(Data excerpts)

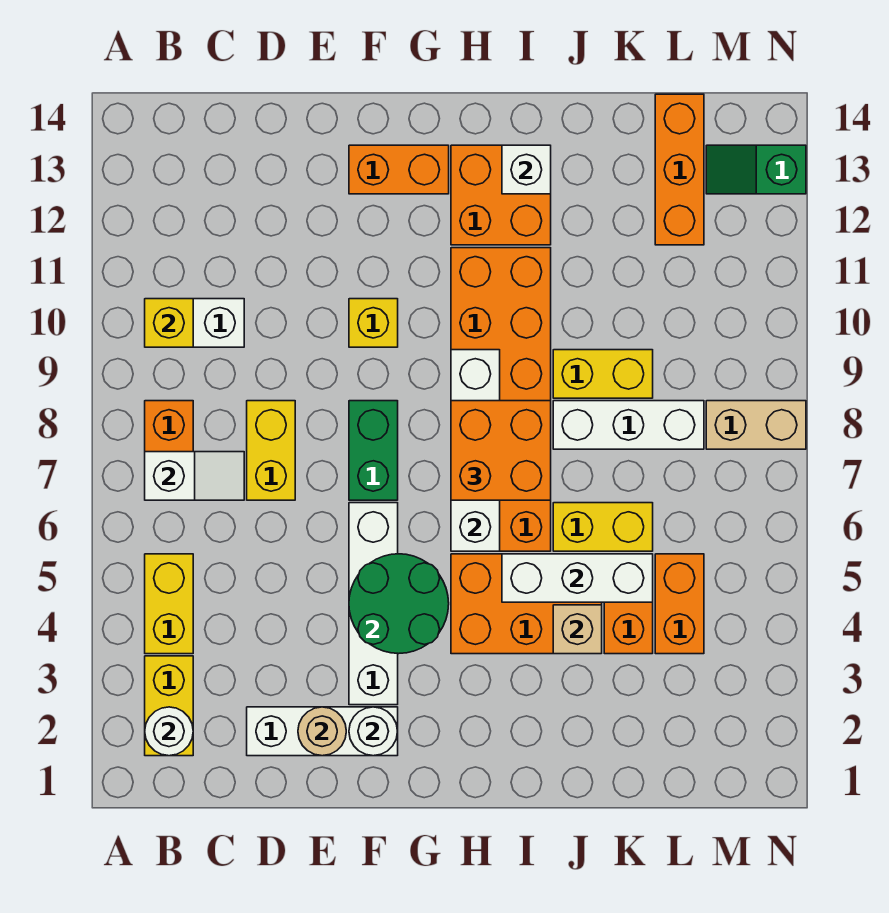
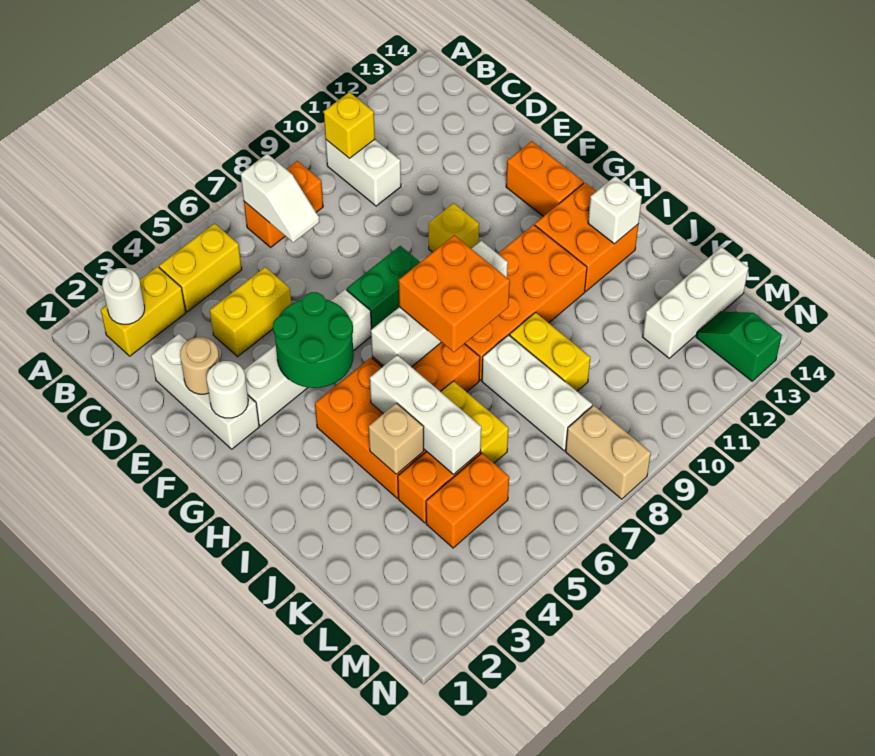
yellow 1x2 brick [247,401,295,500] -> yellow 1x2 brick moved to [210,267,291,357]
orange 1x3 brick [655,94,704,245] -> white 1x3 brick [643,247,749,358]

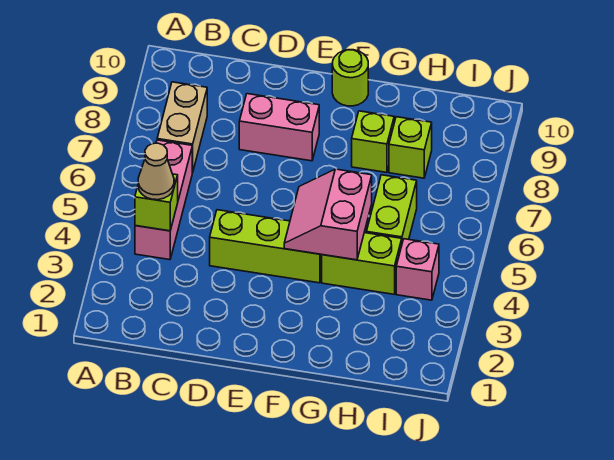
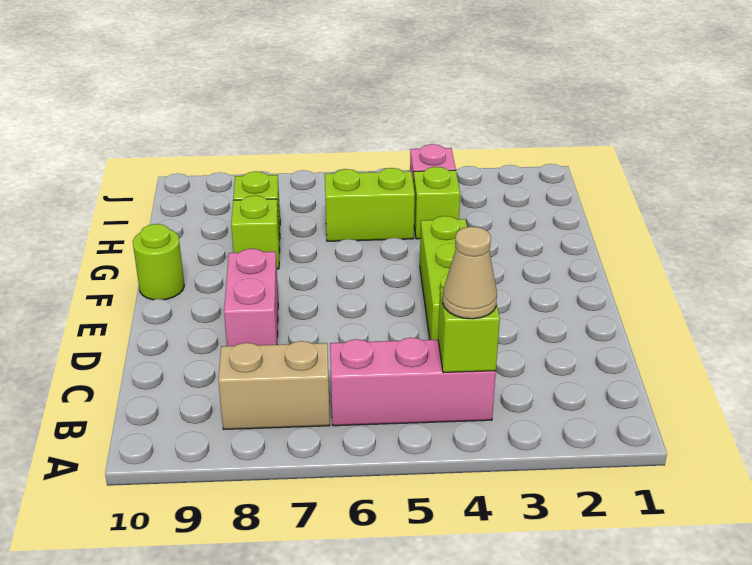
pink 2x2 slope [284,169,372,260] -> none
lime 1x2 brick [322,233,402,294] -> lime 1x1 brick [413,167,460,239]

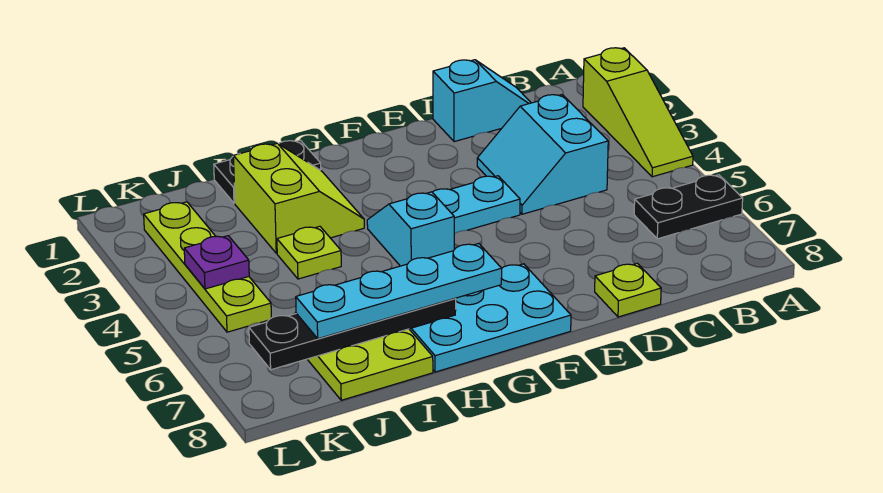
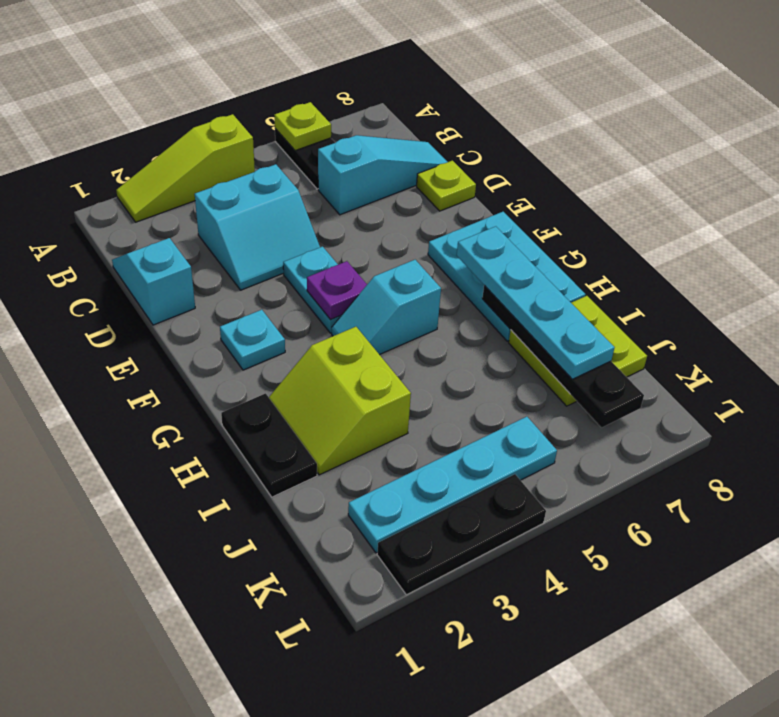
lime 1x3 slope [583,48,693,177] -> lime 1x3 slope turned to [116,114,255,222]
none -> cyan 1x3 slope [318,135,447,215]
none -> cyan 1x1 plate [220,310,285,370]
lime 2x2 slope [233,143,364,253] -> lime 2x2 slope turned to [269,327,411,475]
lime 1x1 plate [277,226,341,279] -> lime 1x1 plate moved to [274,102,331,151]
lime 1x4 plate [144,202,271,332] -> cyan 1x4 plate [348,417,557,553]
purple 1x1 plate [184,236,249,289] -> purple 1x1 plate moved to [307,261,367,320]
none -> black 1x3 plate [377,474,546,595]

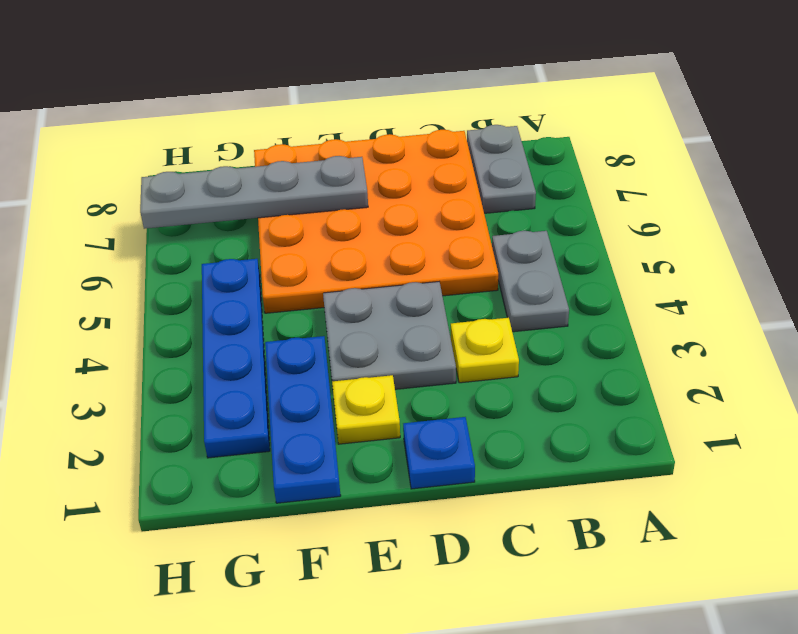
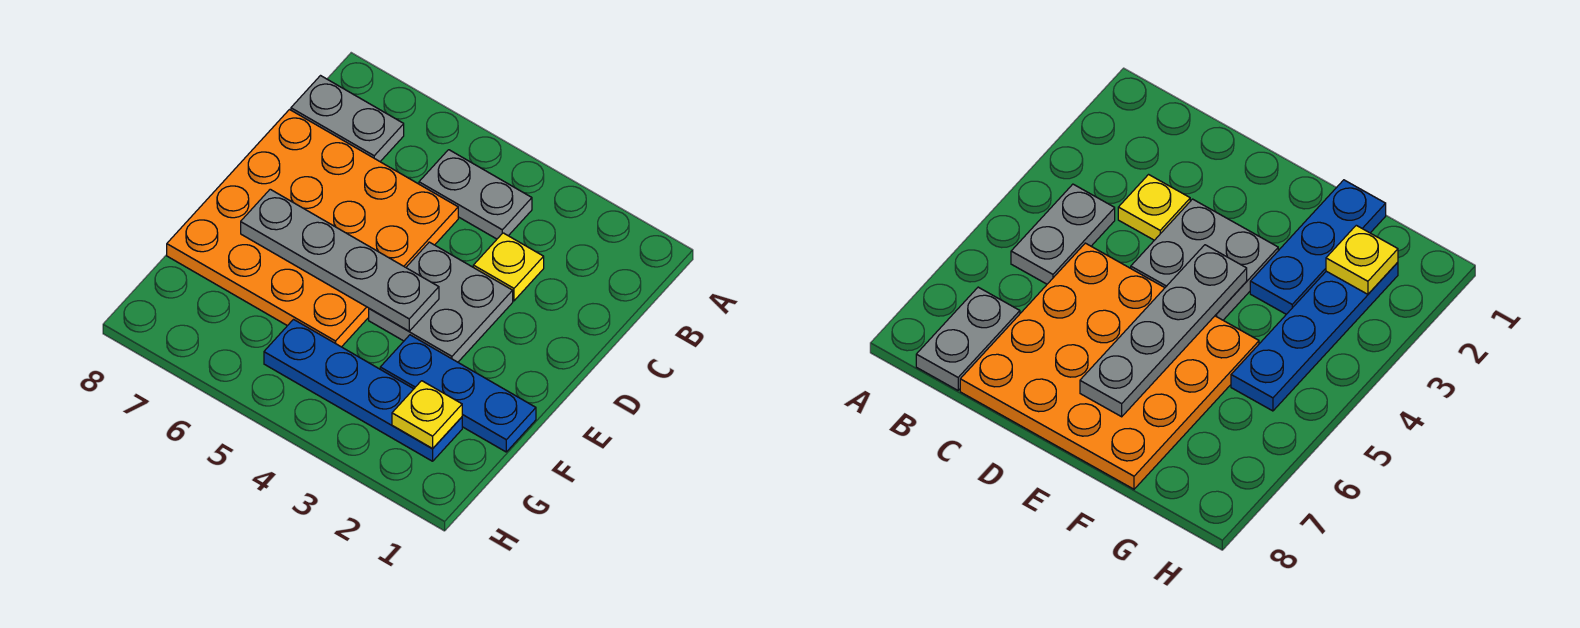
blue 1x1 plate [403,417,475,489] -> none
yellow 1x1 plate [332,375,400,444] -> yellow 1x1 plate moved to [392,381,462,448]
grey 1x4 plate [140,156,368,229] -> grey 1x4 plate turned to [241,189,439,331]

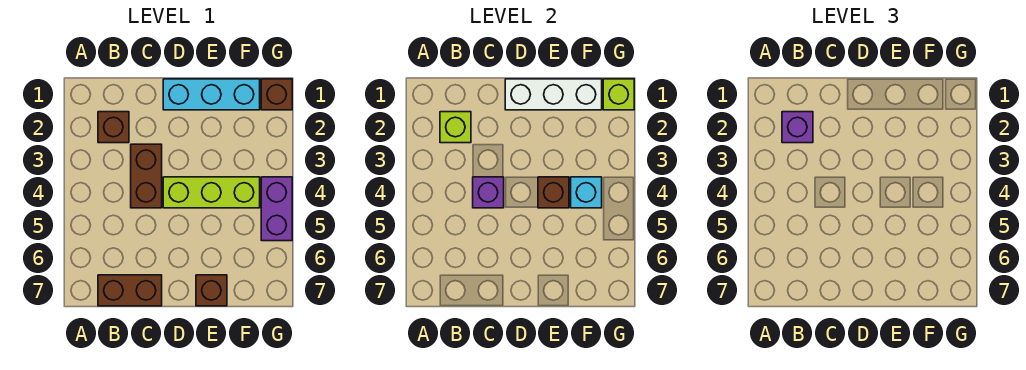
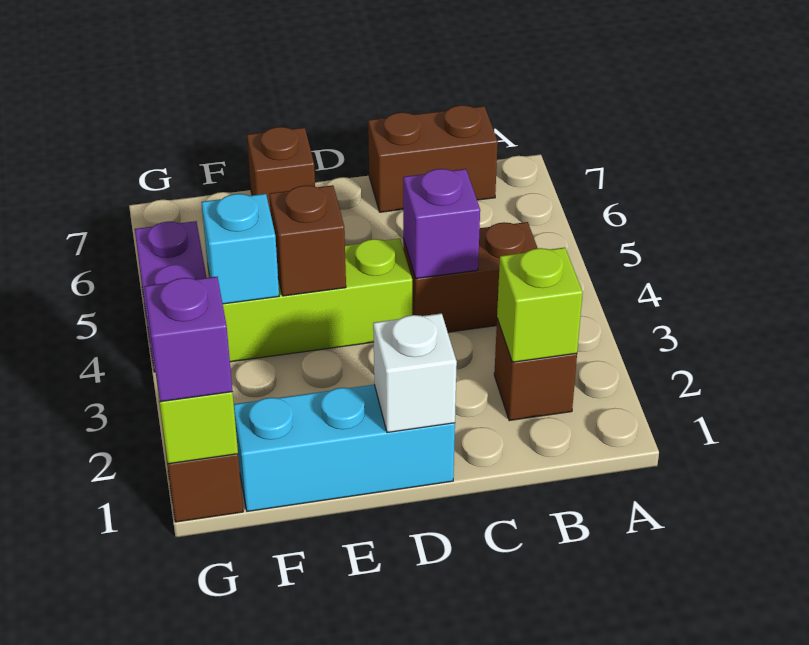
purple 1x1 brick [782,112,813,143] -> purple 1x1 brick moved to [144,277,232,402]
brown 1x2 brick [131,144,162,208] -> brown 1x2 brick turned to [403,222,538,332]
white 1x3 brick [505,79,602,110] -> white 1x1 brick [373,313,457,433]

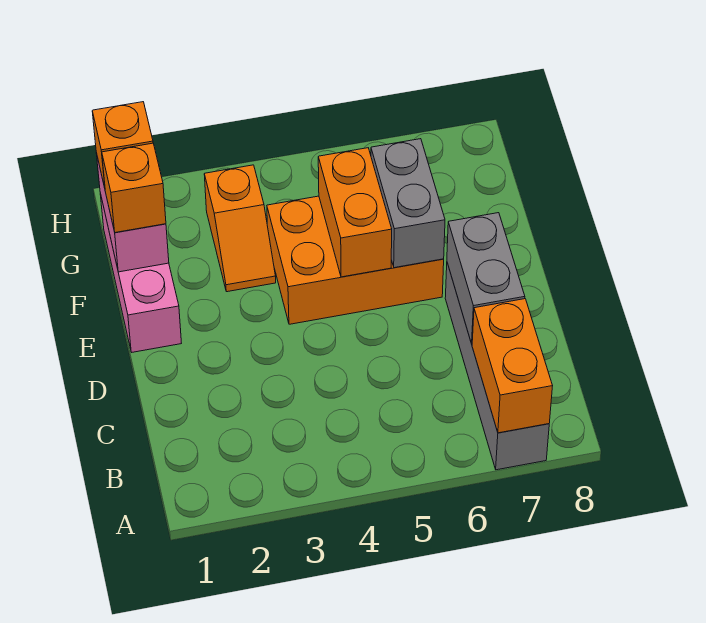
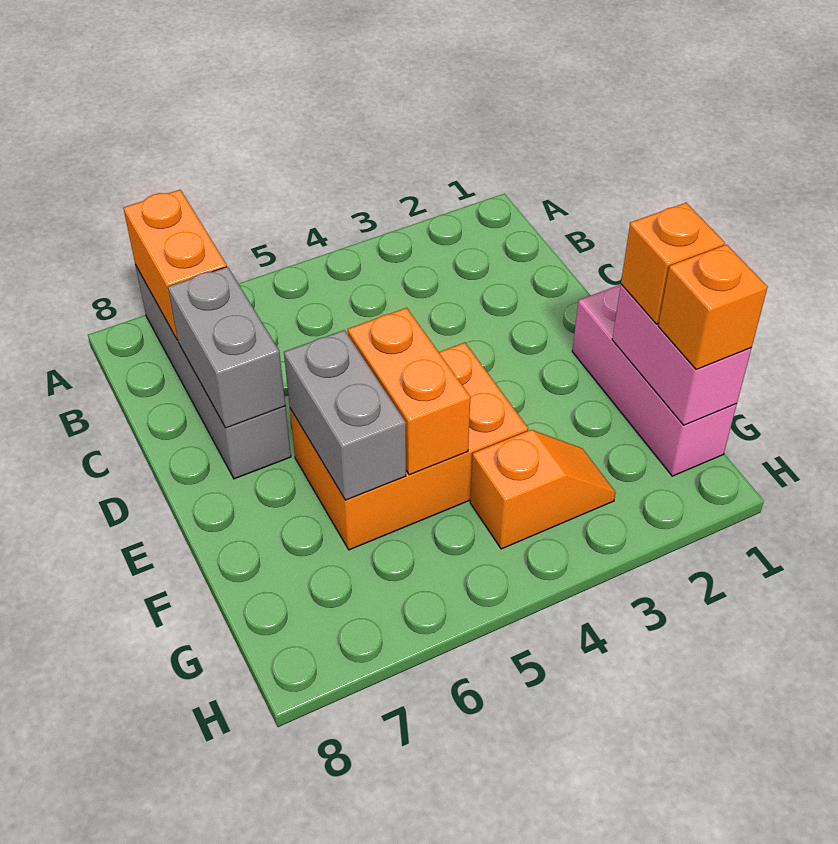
orange 1x2 slope [204,165,276,292] -> orange 1x2 slope turned to [470,430,616,549]

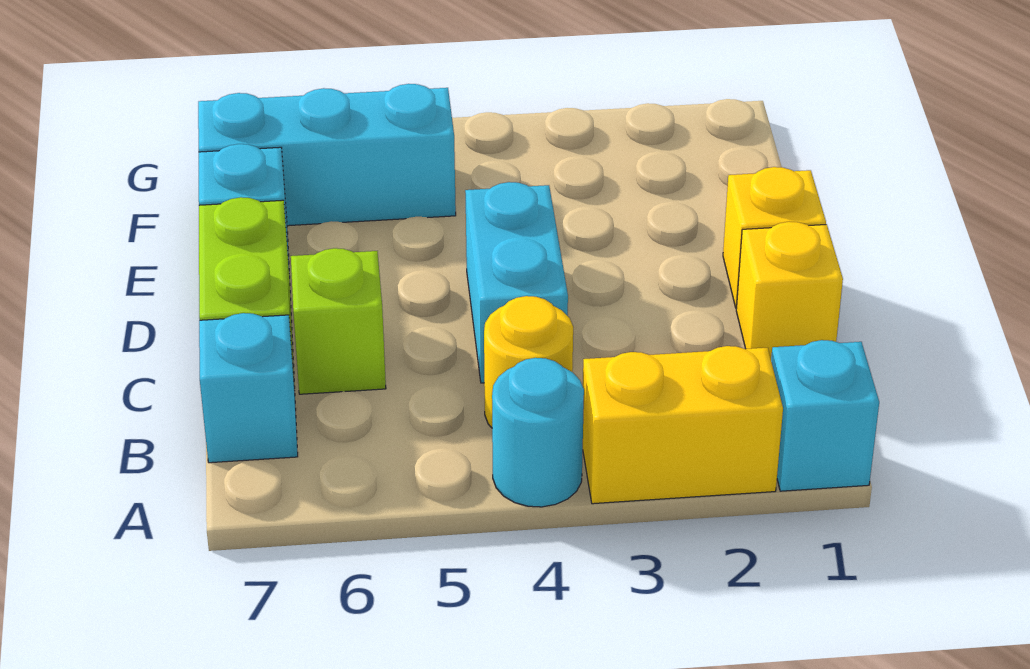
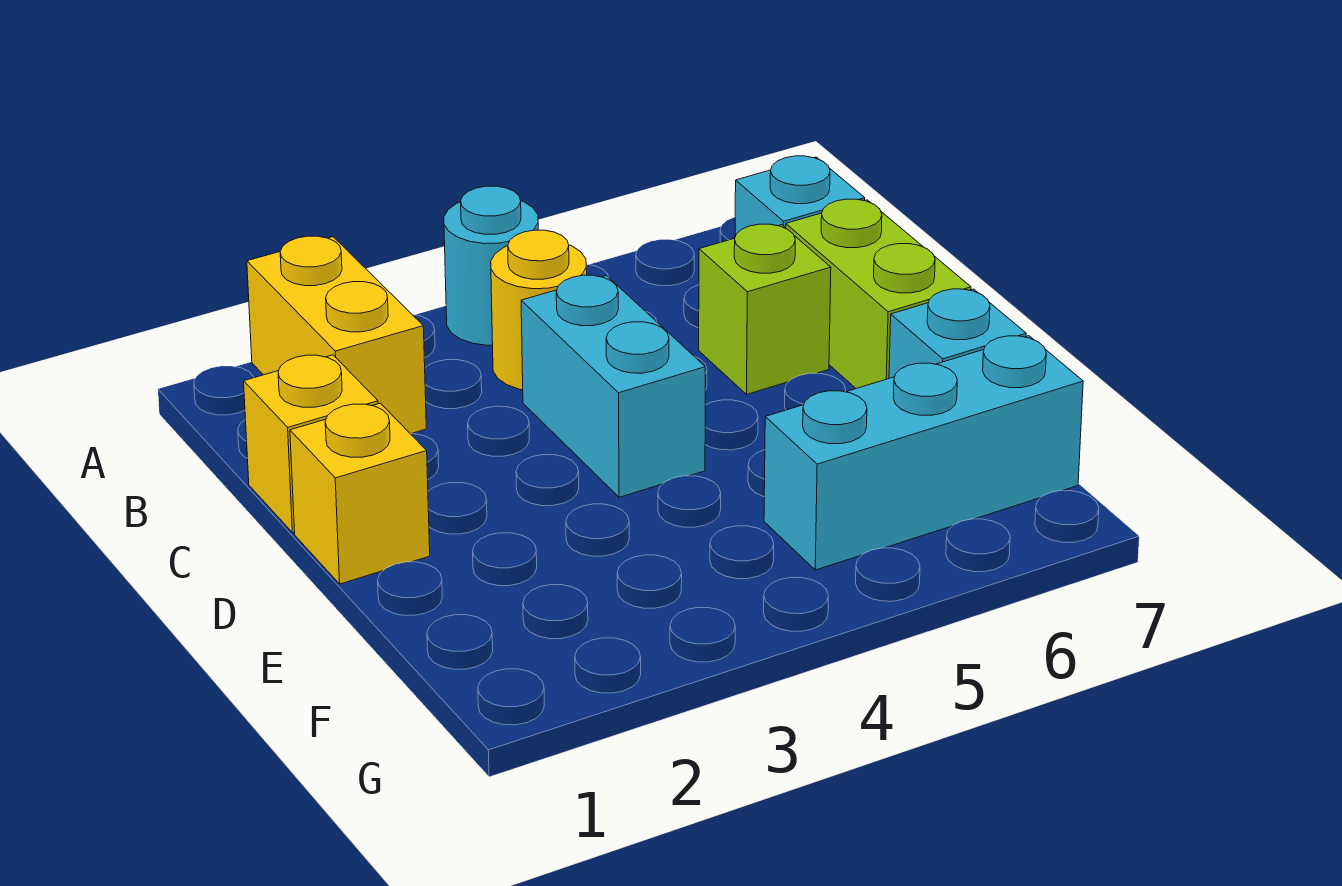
cyan 1x1 brick [771,340,879,491] -> none
yellow 1x2 brick [583,346,783,504] -> yellow 1x2 brick turned to [247,236,426,434]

(End Data excerpts)

Exercise objective: Take each line of the material that contains the word "lime" and list it.

Answer to the exercise:
lime 1x2 brick [322,233,402,294] -> lime 1x1 brick [413,167,460,239]
lime 1x3 slope [583,48,693,177] -> lime 1x3 slope turned to [116,114,255,222]
lime 2x2 slope [233,143,364,253] -> lime 2x2 slope turned to [269,327,411,475]
lime 1x1 plate [277,226,341,279] -> lime 1x1 plate moved to [274,102,331,151]
lime 1x4 plate [144,202,271,332] -> cyan 1x4 plate [348,417,557,553]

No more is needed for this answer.